[TASK GOAL]
When you reach the line that contains "The grzyb/czarny at" in the data below, start reproducing lines exactly, and stop after the line that contains "The świeca/żółty at".

(Extracted records)

○ ○ ○ ○

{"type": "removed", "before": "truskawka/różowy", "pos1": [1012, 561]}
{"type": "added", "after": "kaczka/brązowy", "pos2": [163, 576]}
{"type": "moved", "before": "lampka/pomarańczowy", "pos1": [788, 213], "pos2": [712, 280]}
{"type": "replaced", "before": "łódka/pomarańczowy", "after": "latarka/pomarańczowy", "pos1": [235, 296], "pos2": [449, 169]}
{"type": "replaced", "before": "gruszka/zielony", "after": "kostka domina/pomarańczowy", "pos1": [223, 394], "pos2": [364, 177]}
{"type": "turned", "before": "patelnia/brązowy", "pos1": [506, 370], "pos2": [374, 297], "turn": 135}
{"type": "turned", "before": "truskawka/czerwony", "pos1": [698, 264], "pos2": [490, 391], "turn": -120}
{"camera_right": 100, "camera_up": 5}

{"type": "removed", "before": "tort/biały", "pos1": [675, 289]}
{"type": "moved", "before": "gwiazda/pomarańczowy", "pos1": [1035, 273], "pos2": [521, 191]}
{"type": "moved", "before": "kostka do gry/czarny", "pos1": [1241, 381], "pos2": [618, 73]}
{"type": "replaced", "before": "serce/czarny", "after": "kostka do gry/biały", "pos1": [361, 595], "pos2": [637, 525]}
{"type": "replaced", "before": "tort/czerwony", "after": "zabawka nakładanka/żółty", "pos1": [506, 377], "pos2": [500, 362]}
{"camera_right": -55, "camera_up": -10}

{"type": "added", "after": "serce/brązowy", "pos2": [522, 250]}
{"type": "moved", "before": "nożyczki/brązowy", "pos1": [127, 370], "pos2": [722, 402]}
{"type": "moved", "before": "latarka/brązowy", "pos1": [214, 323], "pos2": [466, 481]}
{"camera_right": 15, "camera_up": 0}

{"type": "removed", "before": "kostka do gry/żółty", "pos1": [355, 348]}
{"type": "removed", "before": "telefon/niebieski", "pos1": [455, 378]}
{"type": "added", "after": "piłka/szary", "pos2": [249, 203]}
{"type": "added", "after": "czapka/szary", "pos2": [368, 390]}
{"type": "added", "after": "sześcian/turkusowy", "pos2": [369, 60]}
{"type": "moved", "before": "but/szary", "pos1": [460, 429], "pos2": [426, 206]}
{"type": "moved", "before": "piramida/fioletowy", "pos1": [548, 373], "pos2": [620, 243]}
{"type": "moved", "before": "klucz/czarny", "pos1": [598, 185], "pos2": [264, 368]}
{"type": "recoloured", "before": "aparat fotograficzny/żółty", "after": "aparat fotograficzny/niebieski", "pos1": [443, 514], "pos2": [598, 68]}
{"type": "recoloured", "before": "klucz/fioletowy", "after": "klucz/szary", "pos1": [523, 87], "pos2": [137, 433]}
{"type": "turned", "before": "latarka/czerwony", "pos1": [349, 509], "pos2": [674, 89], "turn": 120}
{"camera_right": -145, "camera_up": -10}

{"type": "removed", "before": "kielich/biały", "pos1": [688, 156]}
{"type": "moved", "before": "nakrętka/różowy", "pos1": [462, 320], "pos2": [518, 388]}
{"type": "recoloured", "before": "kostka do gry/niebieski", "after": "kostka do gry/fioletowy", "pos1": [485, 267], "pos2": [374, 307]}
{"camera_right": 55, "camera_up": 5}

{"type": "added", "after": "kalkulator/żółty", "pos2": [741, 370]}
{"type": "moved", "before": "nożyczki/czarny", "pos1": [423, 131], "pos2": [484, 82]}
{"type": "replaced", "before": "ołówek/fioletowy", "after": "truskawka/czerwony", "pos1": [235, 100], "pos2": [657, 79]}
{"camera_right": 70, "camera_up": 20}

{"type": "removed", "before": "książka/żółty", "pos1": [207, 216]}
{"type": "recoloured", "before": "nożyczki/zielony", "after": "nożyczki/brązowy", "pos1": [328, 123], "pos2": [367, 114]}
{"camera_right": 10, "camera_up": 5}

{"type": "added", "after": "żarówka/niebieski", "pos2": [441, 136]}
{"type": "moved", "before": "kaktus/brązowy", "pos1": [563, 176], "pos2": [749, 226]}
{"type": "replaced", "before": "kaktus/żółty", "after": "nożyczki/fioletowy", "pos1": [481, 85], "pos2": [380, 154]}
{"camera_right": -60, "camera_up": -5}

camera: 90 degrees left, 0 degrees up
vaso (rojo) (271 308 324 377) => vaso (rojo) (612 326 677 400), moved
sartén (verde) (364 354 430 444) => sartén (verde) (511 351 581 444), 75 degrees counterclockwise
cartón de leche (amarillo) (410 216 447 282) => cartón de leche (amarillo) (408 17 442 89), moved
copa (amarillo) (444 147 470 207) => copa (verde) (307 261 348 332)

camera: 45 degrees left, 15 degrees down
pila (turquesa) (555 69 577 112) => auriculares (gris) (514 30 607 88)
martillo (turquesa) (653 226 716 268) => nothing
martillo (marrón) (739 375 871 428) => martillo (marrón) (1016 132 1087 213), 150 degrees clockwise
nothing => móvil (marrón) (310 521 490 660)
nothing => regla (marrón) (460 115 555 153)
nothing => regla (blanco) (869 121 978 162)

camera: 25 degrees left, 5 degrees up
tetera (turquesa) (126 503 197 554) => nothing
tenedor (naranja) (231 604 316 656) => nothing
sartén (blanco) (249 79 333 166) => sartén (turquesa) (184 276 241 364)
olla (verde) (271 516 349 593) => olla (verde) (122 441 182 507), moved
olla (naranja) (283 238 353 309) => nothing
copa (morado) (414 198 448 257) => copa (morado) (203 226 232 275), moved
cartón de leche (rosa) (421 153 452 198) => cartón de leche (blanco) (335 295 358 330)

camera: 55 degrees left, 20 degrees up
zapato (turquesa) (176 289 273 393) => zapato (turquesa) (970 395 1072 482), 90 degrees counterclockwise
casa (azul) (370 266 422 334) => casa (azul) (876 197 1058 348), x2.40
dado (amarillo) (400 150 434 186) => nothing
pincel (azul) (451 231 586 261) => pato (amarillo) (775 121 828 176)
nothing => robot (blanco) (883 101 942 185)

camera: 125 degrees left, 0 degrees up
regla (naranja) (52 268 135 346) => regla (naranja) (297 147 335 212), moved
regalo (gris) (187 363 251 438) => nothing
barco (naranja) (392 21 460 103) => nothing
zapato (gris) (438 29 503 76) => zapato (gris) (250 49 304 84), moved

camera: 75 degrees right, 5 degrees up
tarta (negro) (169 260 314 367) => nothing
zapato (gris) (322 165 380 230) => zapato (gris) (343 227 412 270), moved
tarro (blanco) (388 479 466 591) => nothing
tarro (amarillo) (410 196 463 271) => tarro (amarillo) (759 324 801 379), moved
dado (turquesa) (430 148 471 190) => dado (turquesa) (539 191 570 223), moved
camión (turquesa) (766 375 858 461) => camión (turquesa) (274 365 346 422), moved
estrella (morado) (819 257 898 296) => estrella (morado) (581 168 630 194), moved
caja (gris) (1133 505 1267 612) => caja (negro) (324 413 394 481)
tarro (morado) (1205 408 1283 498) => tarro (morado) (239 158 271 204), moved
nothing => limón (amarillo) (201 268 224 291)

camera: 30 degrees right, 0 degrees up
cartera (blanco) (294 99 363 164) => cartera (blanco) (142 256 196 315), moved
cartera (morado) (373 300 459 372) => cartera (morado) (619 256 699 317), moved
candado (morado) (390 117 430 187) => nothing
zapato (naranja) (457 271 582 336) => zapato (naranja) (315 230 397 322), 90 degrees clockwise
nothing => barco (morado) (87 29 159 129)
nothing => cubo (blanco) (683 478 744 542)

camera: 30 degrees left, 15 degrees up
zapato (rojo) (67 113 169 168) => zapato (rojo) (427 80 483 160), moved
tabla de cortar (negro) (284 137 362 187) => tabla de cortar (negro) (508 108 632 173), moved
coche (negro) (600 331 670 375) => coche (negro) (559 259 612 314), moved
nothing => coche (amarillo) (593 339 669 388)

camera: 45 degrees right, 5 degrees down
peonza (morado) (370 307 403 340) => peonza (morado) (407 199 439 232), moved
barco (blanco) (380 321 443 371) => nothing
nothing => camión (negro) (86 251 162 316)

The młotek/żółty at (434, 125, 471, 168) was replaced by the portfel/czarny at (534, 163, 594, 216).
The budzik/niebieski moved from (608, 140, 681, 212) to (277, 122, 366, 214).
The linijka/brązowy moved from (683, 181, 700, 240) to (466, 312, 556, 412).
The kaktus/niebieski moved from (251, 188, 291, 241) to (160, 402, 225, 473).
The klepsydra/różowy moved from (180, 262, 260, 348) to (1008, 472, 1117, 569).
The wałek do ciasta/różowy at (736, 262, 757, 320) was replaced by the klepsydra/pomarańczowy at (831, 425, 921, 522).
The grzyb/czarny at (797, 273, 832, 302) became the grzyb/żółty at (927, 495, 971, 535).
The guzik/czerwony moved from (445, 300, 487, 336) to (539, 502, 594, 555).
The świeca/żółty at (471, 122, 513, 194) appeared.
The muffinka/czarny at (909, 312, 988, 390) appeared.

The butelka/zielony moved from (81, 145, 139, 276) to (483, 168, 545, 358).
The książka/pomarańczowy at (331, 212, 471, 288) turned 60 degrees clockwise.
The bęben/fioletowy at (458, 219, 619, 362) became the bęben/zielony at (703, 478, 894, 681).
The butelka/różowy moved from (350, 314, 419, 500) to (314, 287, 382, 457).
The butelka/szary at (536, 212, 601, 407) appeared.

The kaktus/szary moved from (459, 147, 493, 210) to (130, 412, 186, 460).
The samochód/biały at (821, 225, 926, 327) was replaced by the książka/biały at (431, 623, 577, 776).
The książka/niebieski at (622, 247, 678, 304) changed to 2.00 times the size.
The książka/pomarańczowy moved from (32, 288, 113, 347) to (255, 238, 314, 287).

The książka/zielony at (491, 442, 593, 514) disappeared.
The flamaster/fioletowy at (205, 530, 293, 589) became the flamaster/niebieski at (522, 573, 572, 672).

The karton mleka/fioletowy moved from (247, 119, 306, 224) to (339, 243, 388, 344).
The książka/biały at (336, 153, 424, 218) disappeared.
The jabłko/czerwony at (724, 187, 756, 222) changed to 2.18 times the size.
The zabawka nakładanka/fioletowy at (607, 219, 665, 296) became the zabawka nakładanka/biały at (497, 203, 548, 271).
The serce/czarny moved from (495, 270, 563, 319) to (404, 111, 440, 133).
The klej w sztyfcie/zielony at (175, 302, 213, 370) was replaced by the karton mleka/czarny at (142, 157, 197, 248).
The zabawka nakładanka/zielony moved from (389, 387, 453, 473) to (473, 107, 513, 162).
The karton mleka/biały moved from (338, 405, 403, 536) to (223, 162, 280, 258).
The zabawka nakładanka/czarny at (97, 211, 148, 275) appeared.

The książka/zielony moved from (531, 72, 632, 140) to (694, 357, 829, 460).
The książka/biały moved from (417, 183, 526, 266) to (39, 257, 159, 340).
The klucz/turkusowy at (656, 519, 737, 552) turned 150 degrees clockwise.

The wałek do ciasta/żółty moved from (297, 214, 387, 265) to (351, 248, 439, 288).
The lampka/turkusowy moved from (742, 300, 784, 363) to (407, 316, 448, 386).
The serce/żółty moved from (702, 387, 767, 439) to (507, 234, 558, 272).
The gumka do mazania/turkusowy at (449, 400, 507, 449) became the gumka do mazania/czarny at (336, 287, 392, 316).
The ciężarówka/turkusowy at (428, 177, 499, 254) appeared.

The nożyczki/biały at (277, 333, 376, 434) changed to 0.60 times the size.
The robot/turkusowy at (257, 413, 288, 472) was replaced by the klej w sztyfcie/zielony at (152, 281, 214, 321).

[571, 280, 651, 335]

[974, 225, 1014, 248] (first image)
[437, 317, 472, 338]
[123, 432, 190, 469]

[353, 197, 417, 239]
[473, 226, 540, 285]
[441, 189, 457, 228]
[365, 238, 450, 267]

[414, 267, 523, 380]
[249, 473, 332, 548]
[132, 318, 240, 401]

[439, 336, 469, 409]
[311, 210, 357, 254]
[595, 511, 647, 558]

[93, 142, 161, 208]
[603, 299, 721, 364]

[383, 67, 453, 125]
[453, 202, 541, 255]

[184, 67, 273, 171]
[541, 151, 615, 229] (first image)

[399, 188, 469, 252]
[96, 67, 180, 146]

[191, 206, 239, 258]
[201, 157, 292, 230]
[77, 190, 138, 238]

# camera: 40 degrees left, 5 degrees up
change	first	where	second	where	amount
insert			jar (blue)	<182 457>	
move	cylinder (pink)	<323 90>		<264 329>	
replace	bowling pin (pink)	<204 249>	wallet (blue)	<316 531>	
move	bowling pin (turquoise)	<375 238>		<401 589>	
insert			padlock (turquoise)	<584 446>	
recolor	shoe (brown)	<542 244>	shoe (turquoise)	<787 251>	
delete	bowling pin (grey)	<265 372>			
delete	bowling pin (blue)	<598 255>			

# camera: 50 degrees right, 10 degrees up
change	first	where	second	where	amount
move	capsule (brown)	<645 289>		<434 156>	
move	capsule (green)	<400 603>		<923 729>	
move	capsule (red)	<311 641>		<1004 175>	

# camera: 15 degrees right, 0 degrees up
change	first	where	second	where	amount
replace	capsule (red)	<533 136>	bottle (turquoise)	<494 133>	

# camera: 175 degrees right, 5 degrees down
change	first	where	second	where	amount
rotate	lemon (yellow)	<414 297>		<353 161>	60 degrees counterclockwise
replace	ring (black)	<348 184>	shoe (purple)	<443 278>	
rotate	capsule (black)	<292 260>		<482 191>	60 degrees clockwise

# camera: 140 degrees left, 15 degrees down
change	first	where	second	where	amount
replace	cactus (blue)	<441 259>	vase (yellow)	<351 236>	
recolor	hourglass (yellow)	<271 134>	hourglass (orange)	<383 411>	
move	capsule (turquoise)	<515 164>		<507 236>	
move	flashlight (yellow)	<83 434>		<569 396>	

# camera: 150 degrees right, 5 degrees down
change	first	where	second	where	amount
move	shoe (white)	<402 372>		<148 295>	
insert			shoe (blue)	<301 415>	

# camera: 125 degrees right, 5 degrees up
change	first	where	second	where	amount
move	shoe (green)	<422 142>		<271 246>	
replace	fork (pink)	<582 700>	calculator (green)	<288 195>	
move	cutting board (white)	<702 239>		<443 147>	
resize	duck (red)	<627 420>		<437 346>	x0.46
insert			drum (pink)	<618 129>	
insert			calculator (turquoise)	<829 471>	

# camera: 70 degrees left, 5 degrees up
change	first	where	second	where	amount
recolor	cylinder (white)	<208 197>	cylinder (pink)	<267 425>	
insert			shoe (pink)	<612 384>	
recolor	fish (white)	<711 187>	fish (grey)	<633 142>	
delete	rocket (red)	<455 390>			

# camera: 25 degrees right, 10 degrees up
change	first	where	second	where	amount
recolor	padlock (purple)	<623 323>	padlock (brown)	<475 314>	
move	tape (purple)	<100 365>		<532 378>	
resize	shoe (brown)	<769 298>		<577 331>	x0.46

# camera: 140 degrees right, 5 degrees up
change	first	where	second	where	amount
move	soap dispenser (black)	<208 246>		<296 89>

○ ○ ○ ○

[THE ANSWER]
The grzyb/czarny at (797, 273, 832, 302) became the grzyb/żółty at (927, 495, 971, 535).
The guzik/czerwony moved from (445, 300, 487, 336) to (539, 502, 594, 555).
The świeca/żółty at (471, 122, 513, 194) appeared.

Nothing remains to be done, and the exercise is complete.